## [Task statement]
All lines from the one containing "R10: 4.7k (NET8, NET13) -> 4.7k (DGND, NET13)" through the final line of the entries are to be written out verbatim; no other line is to be included.
* * * * * * *
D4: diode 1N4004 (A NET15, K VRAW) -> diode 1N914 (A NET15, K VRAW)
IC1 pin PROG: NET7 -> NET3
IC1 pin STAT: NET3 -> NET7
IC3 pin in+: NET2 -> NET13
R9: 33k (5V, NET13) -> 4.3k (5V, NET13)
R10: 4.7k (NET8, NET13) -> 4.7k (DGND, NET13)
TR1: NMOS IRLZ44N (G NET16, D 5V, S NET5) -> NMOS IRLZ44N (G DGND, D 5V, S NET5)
* * * * * * *
## [Solution to the problem]
R10: 4.7k (NET8, NET13) -> 4.7k (DGND, NET13)
TR1: NMOS IRLZ44N (G NET16, D 5V, S NET5) -> NMOS IRLZ44N (G DGND, D 5V, S NET5)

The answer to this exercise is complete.